(Per-category count data)

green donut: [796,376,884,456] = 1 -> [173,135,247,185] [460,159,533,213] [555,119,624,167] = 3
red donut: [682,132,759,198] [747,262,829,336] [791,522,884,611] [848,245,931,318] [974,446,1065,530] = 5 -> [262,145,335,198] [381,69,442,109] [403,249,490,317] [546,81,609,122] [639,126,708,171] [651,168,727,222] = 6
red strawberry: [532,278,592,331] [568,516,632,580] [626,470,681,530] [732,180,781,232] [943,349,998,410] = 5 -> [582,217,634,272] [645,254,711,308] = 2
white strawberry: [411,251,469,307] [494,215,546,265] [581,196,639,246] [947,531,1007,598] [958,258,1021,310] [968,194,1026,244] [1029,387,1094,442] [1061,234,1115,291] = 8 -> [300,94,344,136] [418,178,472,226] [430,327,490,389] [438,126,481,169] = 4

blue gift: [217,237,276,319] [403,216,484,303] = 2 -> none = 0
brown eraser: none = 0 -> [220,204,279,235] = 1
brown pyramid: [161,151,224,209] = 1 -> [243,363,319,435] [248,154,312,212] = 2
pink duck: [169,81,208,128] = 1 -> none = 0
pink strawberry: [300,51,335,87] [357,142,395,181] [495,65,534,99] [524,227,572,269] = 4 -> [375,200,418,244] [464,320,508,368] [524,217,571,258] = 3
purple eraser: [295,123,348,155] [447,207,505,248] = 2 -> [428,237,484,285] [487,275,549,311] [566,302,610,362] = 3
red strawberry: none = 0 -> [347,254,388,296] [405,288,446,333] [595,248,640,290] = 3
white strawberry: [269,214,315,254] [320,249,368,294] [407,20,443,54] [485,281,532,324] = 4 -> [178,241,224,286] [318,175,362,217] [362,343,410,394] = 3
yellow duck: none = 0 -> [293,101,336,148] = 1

• **Task objective**:
An exact transcription of the data above is required.

• **Answer space**:
green donut: [796,376,884,456] = 1 -> [173,135,247,185] [460,159,533,213] [555,119,624,167] = 3
red donut: [682,132,759,198] [747,262,829,336] [791,522,884,611] [848,245,931,318] [974,446,1065,530] = 5 -> [262,145,335,198] [381,69,442,109] [403,249,490,317] [546,81,609,122] [639,126,708,171] [651,168,727,222] = 6
red strawberry: [532,278,592,331] [568,516,632,580] [626,470,681,530] [732,180,781,232] [943,349,998,410] = 5 -> [582,217,634,272] [645,254,711,308] = 2
white strawberry: [411,251,469,307] [494,215,546,265] [581,196,639,246] [947,531,1007,598] [958,258,1021,310] [968,194,1026,244] [1029,387,1094,442] [1061,234,1115,291] = 8 -> [300,94,344,136] [418,178,472,226] [430,327,490,389] [438,126,481,169] = 4

blue gift: [217,237,276,319] [403,216,484,303] = 2 -> none = 0
brown eraser: none = 0 -> [220,204,279,235] = 1
brown pyramid: [161,151,224,209] = 1 -> [243,363,319,435] [248,154,312,212] = 2
pink duck: [169,81,208,128] = 1 -> none = 0
pink strawberry: [300,51,335,87] [357,142,395,181] [495,65,534,99] [524,227,572,269] = 4 -> [375,200,418,244] [464,320,508,368] [524,217,571,258] = 3
purple eraser: [295,123,348,155] [447,207,505,248] = 2 -> [428,237,484,285] [487,275,549,311] [566,302,610,362] = 3
red strawberry: none = 0 -> [347,254,388,296] [405,288,446,333] [595,248,640,290] = 3
white strawberry: [269,214,315,254] [320,249,368,294] [407,20,443,54] [485,281,532,324] = 4 -> [178,241,224,286] [318,175,362,217] [362,343,410,394] = 3
yellow duck: none = 0 -> [293,101,336,148] = 1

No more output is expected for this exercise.